■ The exercise ■
Please give the items again from their first line through the line containing "r4 des'''8 ges'''8-- ges'''8 r8 |", substituting "Allegretto" for "Con moto" and changing nothing else. Leave the pictures out.

■ Recorded data ■
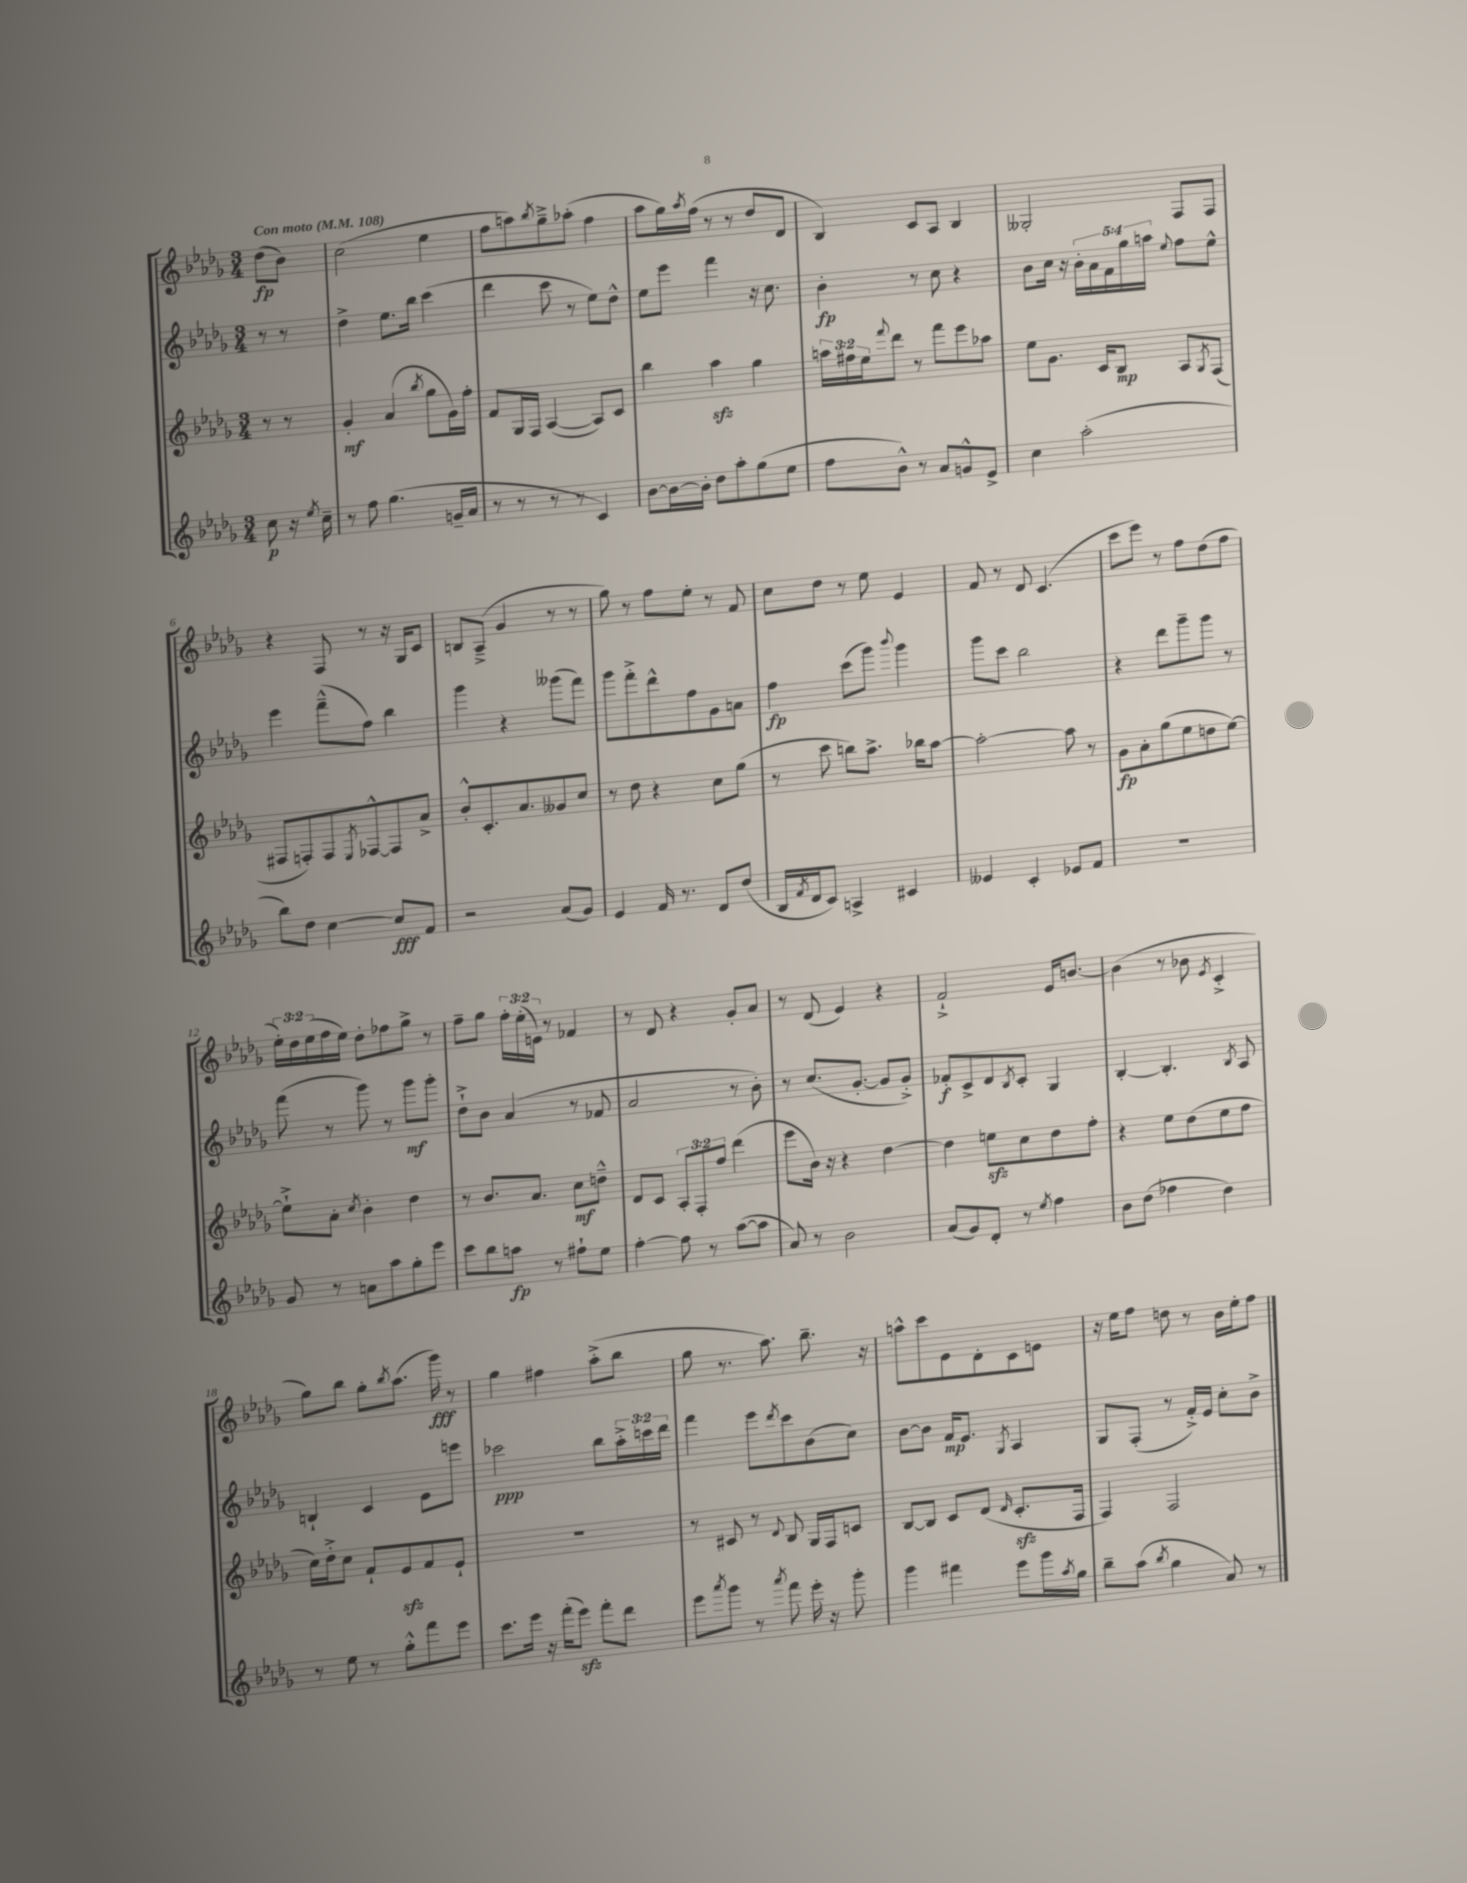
<<
\new StaffGroup <<
\new Staff = "s0" {
    \clef treble \key des \major \numericTimeSignature \time 3/4 \override Staff.TupletNumber.text = #tuplet-number::calc-fraction-text \partial 4 \tempo "Con moto" 4 = 108
    des''8\fp( bes'8) |
    c''2( ees''4 |
    f''8 a''8) \acciaccatura { bes''8 } ges''8---> aes''8-.( f''4 |
    aes''8 ges''16) \acciaccatura { aes''8 } f''16( r8 r8 des''8 des'8 |
    bes4) c'8 aes8 bes4 |
    geses2-. f8 f8 |
    r4 f8 r8 r16 ges16 c'8 |
    b8 aes8--->( ges'4 r8 r8 |
    ges''8) r8 f''8 ees''8-. r8 f'8 |
    c''8 des''8 r8 ees''8 ees'4 |
    f'8 r8 des'8 c'4.( |
    c'''8 ees'''8) r8 f''8 des''8( f''8 |
    \tuplet 3/2 { ees''16-.) des''16 ees''16( } f''16 ees''16) des''8-. fes''8 ges''8-> r8 |
    f''8-- ges''8 \tuplet 3/2 { f''16-. ees''16-.( e'16) } r8 fes'4 |
    r8 des'8 r4 ges'8-. aes'8 |
    r8 des'8( ees'4) r4 |
    f'2-!-> ees'16 b'8.~ |
    b'4( r8 bes'8 \acciaccatura { ees'8 } c'4-.-> |
    ges''8) bes''8 ges''8-. \acciaccatura { bes''8 } aes''8.( ges'''16\fff) r8 |
    ges''4 fis''4 aes''8-.->( bes''8 |
    ges''8 r8. aes''8.) bes''8.-- r16 |
    a''8-^ c'''8 ees'8 des'8-. c'8 e'8 |
    r16 ees''16 f''8 d''8 r8 bes'16 ees''16-. f''8 \bar "|." |
}
\new Staff = "s1" {
    \clef treble \key des \major \numericTimeSignature \time 3/4 \override Staff.TupletNumber.text = #tuplet-number::calc-fraction-text \partial 4
    r8 r8 |
    des''4-> ees''8. bes''16 c'''4( |
    des'''4 c'''8 r8 ees''8) des''8-^ |
    ees''8 ees'''8 f'''4 r16 c''8. |
    bes'4-.\fp r8 c''8 r4 |
    bes'8 c''16 r16 \tuplet 5/4 { bes'16-. aes'16 f'16 ges''16 a''16 } \appoggiatura { ees''8 } f''8 ees''8-^ |
    ees'''4 f'''8---^( f''8) bes''4 |
    ges'''4 r4 geses'''8( f'''8) |
    ges'''8 f'''8-.-> des'''8-^ f''8 ges'8 a'8 |
    f''4\fp c'''8( ges'''8) \appoggiatura { bes'''8 } ges'''4 |
    ges'''8 c'''8 bes''2 |
    r4 des'''8 ges'''8-- ges'''8 r8 |
    f'''8( r8 ges'''8) r8 ges'''8\mf ges'''8-. |
    des''8-!-> bes'8 aes'4( r8 fes'8 |
    aes'2 r8 bes'8-.) |
    r8 c''8.( ges'8.~-. ges'8 ges'8-.->) |
    fes'8-.\f c'8-> des'8 \acciaccatura { bes8 } c'8-. ges4 |
    bes4~-. bes4.-. \acciaccatura { bes8 } aes8 |
    b4-! c'4 ees'8 e'''8 |
    ces'''2\ppp bes''8 \tuplet 3/2 { aes''16-.-> c'''16 des'''16 } |
    f'''4 ees'''8 \acciaccatura { des'''8 } c'''8 bes'8( c''8) |
    bes'8~ bes'8 f'16\mp ees'8. \acciaccatura { ges8 } aes4 |
    ges8 f8-.( r8 f'16-.->) ees'16 c''8-. bes'8-> \bar "|." |
}
\new Staff = "s2" {
    \clef treble \key des \major \numericTimeSignature \time 3/4 \override Staff.TupletNumber.text = #tuplet-number::calc-fraction-text \partial 4
    r8 r8 |
    ges'4-.\mf aes'4( \acciaccatura { bes''8 } ges''8 ges'16) f''16-. |
    f'8 ges16 f16 aes4~( aes8) c'8 |
    bes''4 aes''4\sfz ges''4 |
    \tuplet 3/2 { a''16 fis''16 ees''16 } \appoggiatura { f'''8 } des'''8 r8 f'''8 ees'''8 aes''8 |
    ees''8 ges'8. c'16 bes8\mp aes8 \acciaccatura { ges8 } f8( |
    fis8 f8-.) f8 \acciaccatura { ees8 } fes8~-^ fes8 aes'8-> |
    bes'8-.-^ c'8.-. aes'8. geses'8 c''8 |
    r8 des''8 r4 c''8 ges''8( |
    r8 c'''8 b''8) aes''8.-> bes''16 aes''8~ |
    aes''2~-. aes''8 r8 |
    ges'8\fp aes'8-. ges''8( ees''8 d''8 ees''8~) |
    ees''8-!-> aes'8-. \acciaccatura { c''8 } bes'4-. des''4 |
    r8 bes'8. aes'8. c''8\mf d''8---^ |
    des'8 c'8 \tuplet 3/2 { aes8-. f8-. f''8 } des'''4( |
    ees'''8 bes'16) r16 r4 des''4~ |
    des''4 e''8\sfz c''8 des''8 f''8-. |
    r4 ees''8 des''8( ees''8 f''8 |
    c''16) des''16-.-> c''8 f'8-! ees'8\sfz f'8 ees'8-! |
    R2. |
    r8 cis'8 r8 \appoggiatura { des'8 } bes8 ges16 f16 c'8 |
    bes8~ bes8 c'8 des'8( \grace { des'16 } c'8.-.\sfz f16 |
    f4) f2 \bar "|." |
}
\new Staff = "s3" {
    \clef treble \key des \major \numericTimeSignature \time 3/4 \partial 4
    c''8\p r16 \acciaccatura { ees''8 } c''16-- |
    r8 f''8 ges''4.( g'16-- aes'16 |
    r8 r8 r8 r8 c'4) |
    bes'8~ bes'16~ bes'16-. des''8 aes''8-. ges''8( ees''8 |
    f''8 bes'8-^) r8 aes'8 g'8-^ ees'8-> |
    c''4 aes''2-.( |
    bes''8) des''8 c''4~ c''8\fff f'8 |
    r2 aes'8( ges'8) |
    ees'4 f'16 r8. des'8 des''8( |
    bes16 \acciaccatura { f'8 } des'16 c'8) a4-> cis'4 |
    eeses'4 c'4-. ees'8 f'8 |
    R2. |
    ges'8 r8 a'8 aes''8 ges''8-. ees'''8 |
    c'''8 bes''8 a''8\fp r8 fis''8-! ees''8 |
    f''4~-. f''8 r8 aes''8~( aes''8 |
    aes'8) r8 bes'2 |
    aes'8( ges'8) des'8-. r8 \acciaccatura { ees''8 } f''4 |
    bes'8 des''8( fes''4 des''4) |
    r8 ees''8 r8 ges''8-.-^ f'''8 ees'''8 |
    c'''8. ees'''16 r16 f'''16-.( ees'''8\sfz) f'''8-. des'''8 |
    ees'''8 \acciaccatura { aes'''8 } ges'''8 r8 \acciaccatura { aes'''8 } f'''8 ees'''16-. r16 ges'''8-. |
    ges'''4 fis'''4 ees'''8 ges'''16 \acciaccatura { aes''8 } ges''16 |
    bes''8-- aes''8( \acciaccatura { bes''8 } ges''4 aes'8) r8 \bar "|." |
}
>>
>>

■ Answer ■
<<
\new StaffGroup <<
\new Staff = "s0" {
    \clef treble \key des \major \numericTimeSignature \time 3/4 \override Staff.TupletNumber.text = #tuplet-number::calc-fraction-text \partial 4 \tempo "Allegretto" 4 = 108
    des''8\fp( bes'8) |
    c''2( ees''4 |
    f''8 a''8) \acciaccatura { bes''8 } ges''8---> aes''8-.( f''4 |
    aes''8 ges''16) \acciaccatura { aes''8 } f''16( r8 r8 des''8 des'8 |
    bes4) c'8 aes8 bes4 |
    geses2-. f8 f8 |
    r4 f8 r8 r16 ges16 c'8 |
    b8 aes8--->( ges'4 r8 r8 |
    ges''8) r8 f''8 ees''8-. r8 f'8 |
    c''8 des''8 r8 ees''8 ees'4 |
    f'8 r8 des'8 c'4.( |
    c'''8 ees'''8) r8 f''8 des''8( f''8 |
    \tuplet 3/2 { ees''16-.) des''16 ees''16( } f''16 ees''16) des''8-. fes''8 ges''8-> r8 |
    f''8-- ges''8 \tuplet 3/2 { f''16-. ees''16-.( e'16) } r8 fes'4 |
    r8 des'8 r4 ges'8-. aes'8 |
    r8 des'8( ees'4) r4 |
    f'2-!-> ees'16 b'8.~ |
    b'4( r8 bes'8 \acciaccatura { ees'8 } c'4-.-> |
    ges''8) bes''8 ges''8-. \acciaccatura { bes''8 } aes''8.( ges'''16\fff) r8 |
    ges''4 fis''4 aes''8-.->( bes''8 |
    ges''8 r8. aes''8.) bes''8.-- r16 |
    a''8-^ c'''8 ees'8 des'8-. c'8 e'8 |
    r16 ees''16 f''8 d''8 r8 bes'16 ees''16-. f''8 \bar "|." |
}
\new Staff = "s1" {
    \clef treble \key des \major \numericTimeSignature \time 3/4 \override Staff.TupletNumber.text = #tuplet-number::calc-fraction-text \partial 4
    r8 r8 |
    des''4-> ees''8. bes''16 c'''4( |
    des'''4 c'''8 r8 ees''8) des''8-^ |
    ees''8 ees'''8 f'''4 r16 c''8. |
    bes'4-.\fp r8 c''8 r4 |
    bes'8 c''16 r16 \tuplet 5/4 { bes'16-. aes'16 f'16 ges''16 a''16 } \appoggiatura { ees''8 } f''8 ees''8-^ |
    ees'''4 f'''8---^( f''8) bes''4 |
    ges'''4 r4 geses'''8( f'''8) |
    ges'''8 f'''8-.-> des'''8-^ f''8 ges'8 a'8 |
    f''4\fp c'''8( ges'''8) \appoggiatura { bes'''8 } ges'''4 |
    ges'''8 c'''8 bes''2 |
    r4 des'''8 ges'''8-- ges'''8 r8 |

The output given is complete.